* [WHAT IS REQUIRED]:
Everything except the pictures should be printed exactly as it appears in the records.

---+---

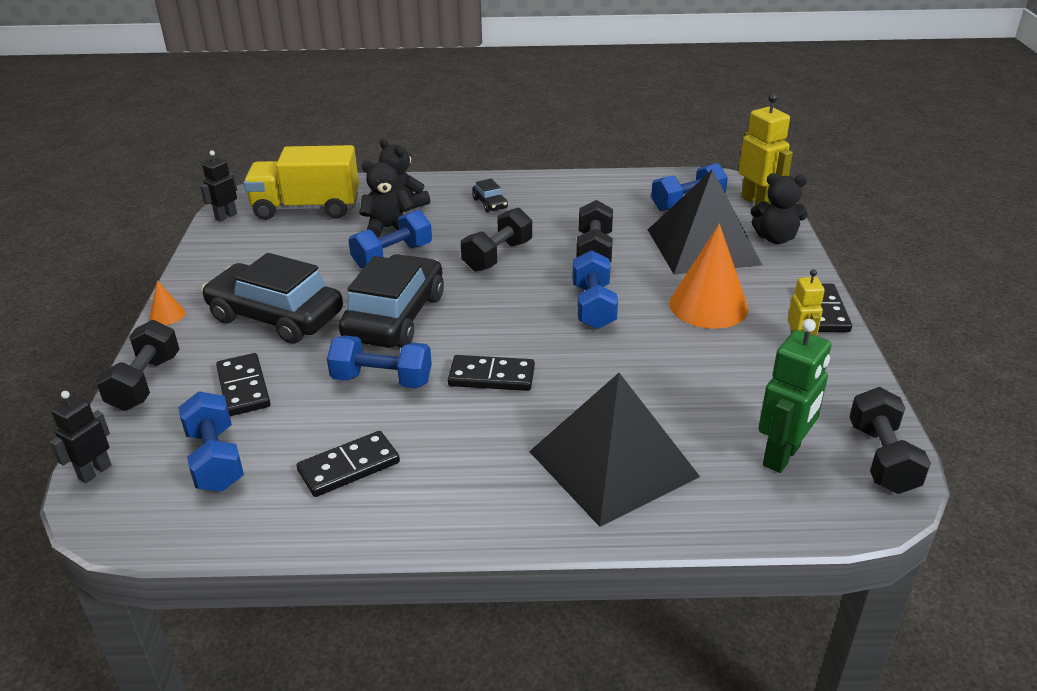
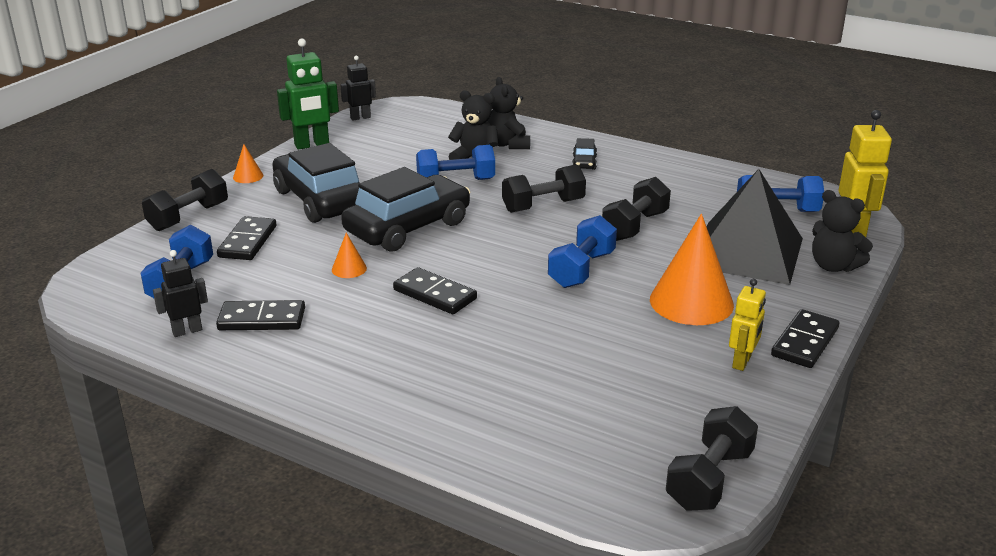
camera: 30 degrees right, 5 degrees down
(95, 472) = (102, 263): black robot -> black robot (187, 331)
(306, 208) = (427, 127): yellow truck -> none
(382, 380) = (349, 269): blue dumbbell -> orange cone
(612, 463) = (459, 391): black pyramid -> none
(782, 456) = (614, 441): green robot -> green robot (312, 145)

---+---

* [TASK OUTPUT]:
camera: 30 degrees right, 5 degrees down
(95, 472) = (102, 263): black robot -> black robot (187, 331)
(306, 208) = (427, 127): yellow truck -> none
(382, 380) = (349, 269): blue dumbbell -> orange cone
(612, 463) = (459, 391): black pyramid -> none
(782, 456) = (614, 441): green robot -> green robot (312, 145)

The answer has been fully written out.